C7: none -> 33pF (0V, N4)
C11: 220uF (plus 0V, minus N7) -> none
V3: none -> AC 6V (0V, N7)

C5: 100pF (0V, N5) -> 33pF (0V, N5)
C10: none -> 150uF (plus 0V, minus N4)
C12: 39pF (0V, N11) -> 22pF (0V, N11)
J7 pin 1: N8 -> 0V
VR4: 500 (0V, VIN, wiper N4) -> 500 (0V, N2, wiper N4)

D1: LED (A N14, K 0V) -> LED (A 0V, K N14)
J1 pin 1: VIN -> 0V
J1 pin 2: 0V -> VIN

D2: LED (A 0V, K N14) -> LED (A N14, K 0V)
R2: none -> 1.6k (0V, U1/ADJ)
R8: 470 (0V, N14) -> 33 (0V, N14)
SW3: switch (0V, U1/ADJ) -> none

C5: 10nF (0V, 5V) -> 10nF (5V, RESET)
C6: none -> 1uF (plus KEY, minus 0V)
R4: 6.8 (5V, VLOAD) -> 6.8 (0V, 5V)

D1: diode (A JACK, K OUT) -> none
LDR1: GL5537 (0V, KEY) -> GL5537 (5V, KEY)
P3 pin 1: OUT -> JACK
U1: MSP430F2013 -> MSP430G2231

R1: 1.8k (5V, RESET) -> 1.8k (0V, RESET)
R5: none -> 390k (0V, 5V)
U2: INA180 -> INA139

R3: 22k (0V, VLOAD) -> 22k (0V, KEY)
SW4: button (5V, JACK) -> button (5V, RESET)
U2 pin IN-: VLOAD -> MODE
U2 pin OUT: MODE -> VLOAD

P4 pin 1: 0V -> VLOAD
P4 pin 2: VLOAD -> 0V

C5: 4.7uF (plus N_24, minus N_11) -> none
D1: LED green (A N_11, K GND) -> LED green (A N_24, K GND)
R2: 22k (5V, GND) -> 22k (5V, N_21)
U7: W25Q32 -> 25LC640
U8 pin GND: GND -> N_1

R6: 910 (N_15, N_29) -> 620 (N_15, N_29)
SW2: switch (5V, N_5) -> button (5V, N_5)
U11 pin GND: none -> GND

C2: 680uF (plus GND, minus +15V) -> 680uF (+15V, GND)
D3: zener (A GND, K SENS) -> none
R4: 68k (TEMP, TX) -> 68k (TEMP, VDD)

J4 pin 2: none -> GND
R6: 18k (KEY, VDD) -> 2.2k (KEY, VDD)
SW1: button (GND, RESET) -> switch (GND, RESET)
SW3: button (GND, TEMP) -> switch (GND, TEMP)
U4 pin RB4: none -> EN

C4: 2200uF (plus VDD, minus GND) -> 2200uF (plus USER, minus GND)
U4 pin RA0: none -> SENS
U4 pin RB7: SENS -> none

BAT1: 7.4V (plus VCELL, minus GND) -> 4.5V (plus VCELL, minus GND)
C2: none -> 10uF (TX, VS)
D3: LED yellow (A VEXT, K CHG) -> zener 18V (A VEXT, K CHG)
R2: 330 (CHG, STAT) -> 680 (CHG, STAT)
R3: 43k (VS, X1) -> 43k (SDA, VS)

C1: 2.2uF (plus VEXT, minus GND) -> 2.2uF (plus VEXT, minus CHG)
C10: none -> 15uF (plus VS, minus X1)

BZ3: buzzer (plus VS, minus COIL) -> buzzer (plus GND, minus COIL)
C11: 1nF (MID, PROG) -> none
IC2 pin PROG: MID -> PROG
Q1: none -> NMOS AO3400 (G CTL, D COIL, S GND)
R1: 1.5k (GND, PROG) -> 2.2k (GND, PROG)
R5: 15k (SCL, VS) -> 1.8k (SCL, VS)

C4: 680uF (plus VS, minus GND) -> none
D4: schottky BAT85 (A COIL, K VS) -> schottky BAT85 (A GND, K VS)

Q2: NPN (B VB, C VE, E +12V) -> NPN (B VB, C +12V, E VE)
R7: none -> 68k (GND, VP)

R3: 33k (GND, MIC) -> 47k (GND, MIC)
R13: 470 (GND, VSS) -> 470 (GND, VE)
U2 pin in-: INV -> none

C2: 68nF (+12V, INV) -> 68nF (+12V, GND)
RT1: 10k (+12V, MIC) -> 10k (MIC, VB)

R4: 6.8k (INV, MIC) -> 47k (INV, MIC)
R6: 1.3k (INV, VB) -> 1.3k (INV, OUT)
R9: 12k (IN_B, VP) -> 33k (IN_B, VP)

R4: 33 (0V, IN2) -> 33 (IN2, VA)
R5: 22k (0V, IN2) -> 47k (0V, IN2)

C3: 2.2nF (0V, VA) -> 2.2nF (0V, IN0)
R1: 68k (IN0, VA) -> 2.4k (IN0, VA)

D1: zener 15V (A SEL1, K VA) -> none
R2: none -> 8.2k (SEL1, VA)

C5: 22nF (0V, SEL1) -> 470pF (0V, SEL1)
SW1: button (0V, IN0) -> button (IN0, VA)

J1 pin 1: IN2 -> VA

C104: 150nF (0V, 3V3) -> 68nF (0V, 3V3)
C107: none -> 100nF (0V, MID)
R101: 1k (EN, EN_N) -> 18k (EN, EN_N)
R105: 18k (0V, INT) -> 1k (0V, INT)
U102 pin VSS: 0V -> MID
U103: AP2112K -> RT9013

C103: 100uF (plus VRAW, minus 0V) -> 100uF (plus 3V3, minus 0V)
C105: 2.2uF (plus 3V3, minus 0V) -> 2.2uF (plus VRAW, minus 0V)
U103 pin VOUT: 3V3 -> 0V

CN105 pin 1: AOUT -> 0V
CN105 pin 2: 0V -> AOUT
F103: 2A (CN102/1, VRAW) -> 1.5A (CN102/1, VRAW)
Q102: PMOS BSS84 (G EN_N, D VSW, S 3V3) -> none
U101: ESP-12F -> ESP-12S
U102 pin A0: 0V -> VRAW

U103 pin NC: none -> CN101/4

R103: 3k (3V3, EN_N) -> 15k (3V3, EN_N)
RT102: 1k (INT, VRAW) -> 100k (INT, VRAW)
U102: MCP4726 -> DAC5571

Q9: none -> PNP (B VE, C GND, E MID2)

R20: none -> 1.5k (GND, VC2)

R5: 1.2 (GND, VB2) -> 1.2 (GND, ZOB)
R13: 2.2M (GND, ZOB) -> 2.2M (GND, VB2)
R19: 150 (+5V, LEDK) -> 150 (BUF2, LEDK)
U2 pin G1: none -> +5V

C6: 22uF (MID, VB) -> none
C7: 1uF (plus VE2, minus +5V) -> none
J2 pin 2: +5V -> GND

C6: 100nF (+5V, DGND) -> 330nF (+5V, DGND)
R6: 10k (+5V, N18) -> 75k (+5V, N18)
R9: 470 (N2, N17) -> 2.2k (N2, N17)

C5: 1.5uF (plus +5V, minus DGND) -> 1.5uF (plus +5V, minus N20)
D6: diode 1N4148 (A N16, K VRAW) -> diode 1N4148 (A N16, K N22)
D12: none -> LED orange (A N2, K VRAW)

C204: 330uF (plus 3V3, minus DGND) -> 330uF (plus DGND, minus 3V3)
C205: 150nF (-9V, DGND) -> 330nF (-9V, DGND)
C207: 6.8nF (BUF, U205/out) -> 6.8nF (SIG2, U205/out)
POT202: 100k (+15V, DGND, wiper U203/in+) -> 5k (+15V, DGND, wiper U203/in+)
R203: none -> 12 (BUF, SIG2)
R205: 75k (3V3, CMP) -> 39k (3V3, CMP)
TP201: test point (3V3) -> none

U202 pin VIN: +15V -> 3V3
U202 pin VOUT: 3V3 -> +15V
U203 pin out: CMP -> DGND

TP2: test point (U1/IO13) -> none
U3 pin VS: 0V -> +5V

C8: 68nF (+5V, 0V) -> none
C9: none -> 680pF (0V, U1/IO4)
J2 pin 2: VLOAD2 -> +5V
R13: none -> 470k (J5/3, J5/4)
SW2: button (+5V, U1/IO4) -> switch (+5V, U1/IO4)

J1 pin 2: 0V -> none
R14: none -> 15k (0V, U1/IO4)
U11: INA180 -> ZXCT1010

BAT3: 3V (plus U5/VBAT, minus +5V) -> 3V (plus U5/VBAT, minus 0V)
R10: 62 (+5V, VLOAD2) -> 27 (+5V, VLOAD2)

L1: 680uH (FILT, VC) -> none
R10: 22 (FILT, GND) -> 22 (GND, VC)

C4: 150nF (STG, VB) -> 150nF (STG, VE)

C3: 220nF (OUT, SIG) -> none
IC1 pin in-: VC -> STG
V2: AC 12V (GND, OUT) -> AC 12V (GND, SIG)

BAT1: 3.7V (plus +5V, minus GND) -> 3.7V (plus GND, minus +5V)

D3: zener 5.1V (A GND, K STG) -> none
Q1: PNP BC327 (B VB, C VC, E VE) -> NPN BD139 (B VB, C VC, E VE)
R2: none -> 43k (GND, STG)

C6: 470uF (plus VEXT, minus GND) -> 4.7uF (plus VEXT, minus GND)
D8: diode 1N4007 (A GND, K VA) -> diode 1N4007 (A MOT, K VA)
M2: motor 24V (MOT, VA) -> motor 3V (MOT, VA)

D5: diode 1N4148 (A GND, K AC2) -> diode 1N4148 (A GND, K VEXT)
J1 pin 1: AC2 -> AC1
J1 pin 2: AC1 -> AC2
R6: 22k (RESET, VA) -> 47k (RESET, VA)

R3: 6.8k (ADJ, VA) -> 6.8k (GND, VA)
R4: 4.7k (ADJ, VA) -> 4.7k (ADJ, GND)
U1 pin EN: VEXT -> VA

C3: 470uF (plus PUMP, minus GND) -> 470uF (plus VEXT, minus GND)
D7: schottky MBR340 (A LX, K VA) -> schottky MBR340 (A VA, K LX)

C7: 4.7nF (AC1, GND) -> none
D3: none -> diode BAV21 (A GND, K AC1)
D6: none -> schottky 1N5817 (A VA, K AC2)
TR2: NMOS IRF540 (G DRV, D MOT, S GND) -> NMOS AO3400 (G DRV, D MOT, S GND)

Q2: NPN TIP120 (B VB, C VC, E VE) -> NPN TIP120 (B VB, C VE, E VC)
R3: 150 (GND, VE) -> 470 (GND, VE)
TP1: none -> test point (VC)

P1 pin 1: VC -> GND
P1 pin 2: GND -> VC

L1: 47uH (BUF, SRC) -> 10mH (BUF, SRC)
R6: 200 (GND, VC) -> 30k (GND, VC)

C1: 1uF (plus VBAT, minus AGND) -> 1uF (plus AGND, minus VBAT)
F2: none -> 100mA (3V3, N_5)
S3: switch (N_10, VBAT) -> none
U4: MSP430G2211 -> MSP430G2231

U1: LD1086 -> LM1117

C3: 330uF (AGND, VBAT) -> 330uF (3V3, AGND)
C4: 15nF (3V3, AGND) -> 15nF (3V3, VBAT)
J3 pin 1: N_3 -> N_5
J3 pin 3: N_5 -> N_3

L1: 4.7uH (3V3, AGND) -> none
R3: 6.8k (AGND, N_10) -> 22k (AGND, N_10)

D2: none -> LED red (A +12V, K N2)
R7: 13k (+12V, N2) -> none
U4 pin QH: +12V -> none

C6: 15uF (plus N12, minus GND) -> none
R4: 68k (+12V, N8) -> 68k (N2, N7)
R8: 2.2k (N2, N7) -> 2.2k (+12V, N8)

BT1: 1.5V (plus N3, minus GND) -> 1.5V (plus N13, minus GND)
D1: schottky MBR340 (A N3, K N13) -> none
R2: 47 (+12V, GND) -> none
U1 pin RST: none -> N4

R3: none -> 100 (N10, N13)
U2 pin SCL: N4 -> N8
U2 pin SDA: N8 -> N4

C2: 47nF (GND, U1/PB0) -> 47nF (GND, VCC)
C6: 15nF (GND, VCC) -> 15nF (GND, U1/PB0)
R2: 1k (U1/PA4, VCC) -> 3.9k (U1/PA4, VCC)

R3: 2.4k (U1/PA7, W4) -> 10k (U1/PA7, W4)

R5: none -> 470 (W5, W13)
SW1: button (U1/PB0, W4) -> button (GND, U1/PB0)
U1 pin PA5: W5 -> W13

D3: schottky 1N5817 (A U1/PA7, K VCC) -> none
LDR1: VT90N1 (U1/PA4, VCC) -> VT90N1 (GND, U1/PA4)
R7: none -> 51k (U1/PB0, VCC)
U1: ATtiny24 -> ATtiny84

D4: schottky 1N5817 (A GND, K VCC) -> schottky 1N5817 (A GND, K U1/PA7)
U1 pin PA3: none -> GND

┄┄┄┄┄┄

■ Work to be completed
How many lines of the material above hold the string "zener"? Reply with the number and nothing else.

■ Response to the exercise
4